Nothing but the lines from the one containing "R2: 4.7k (GND, N_9) -> 22k (GND, N_9)" through the last line of the data below should be returned, each copied exactly.

Data items:
[Start of section]
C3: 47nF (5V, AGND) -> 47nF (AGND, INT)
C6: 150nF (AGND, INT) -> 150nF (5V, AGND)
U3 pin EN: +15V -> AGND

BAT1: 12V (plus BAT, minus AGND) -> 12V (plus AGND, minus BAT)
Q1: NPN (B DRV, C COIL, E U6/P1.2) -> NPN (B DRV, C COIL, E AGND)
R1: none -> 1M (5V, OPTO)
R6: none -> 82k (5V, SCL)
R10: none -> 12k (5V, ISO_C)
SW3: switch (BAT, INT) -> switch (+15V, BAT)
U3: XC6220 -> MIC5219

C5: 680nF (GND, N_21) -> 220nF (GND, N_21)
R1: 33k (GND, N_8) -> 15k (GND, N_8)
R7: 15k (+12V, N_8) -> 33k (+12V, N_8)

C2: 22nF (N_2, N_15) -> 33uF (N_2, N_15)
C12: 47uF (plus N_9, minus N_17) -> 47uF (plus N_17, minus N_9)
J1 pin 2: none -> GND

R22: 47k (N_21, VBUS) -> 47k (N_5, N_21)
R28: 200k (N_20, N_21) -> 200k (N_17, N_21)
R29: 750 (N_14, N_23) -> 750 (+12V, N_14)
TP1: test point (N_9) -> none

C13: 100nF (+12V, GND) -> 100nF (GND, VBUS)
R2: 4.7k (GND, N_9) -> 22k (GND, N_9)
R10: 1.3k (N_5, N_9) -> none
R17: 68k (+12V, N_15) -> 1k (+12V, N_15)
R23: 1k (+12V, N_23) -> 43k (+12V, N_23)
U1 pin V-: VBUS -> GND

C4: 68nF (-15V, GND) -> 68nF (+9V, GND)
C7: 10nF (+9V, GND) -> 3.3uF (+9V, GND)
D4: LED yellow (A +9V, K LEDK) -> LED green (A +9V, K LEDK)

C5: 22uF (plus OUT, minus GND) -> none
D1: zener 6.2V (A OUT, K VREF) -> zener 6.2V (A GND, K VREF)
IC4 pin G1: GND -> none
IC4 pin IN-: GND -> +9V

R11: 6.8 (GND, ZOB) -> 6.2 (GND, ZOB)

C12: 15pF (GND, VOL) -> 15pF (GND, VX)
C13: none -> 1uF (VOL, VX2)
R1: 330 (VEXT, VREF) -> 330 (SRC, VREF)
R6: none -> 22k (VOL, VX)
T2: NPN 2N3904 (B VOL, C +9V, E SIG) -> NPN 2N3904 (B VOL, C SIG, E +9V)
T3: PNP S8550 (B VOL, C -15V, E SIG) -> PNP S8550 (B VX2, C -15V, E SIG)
[End of section]
- [Output of the task]
R2: 4.7k (GND, N_9) -> 22k (GND, N_9)
R10: 1.3k (N_5, N_9) -> none
R17: 68k (+12V, N_15) -> 1k (+12V, N_15)
R23: 1k (+12V, N_23) -> 43k (+12V, N_23)
U1 pin V-: VBUS -> GND

C4: 68nF (-15V, GND) -> 68nF (+9V, GND)
C7: 10nF (+9V, GND) -> 3.3uF (+9V, GND)
D4: LED yellow (A +9V, K LEDK) -> LED green (A +9V, K LEDK)

C5: 22uF (plus OUT, minus GND) -> none
D1: zener 6.2V (A OUT, K VREF) -> zener 6.2V (A GND, K VREF)
IC4 pin G1: GND -> none
IC4 pin IN-: GND -> +9V

R11: 6.8 (GND, ZOB) -> 6.2 (GND, ZOB)

C12: 15pF (GND, VOL) -> 15pF (GND, VX)
C13: none -> 1uF (VOL, VX2)
R1: 330 (VEXT, VREF) -> 330 (SRC, VREF)
R6: none -> 22k (VOL, VX)
T2: NPN 2N3904 (B VOL, C +9V, E SIG) -> NPN 2N3904 (B VOL, C SIG, E +9V)
T3: PNP S8550 (B VOL, C -15V, E SIG) -> PNP S8550 (B VX2, C -15V, E SIG)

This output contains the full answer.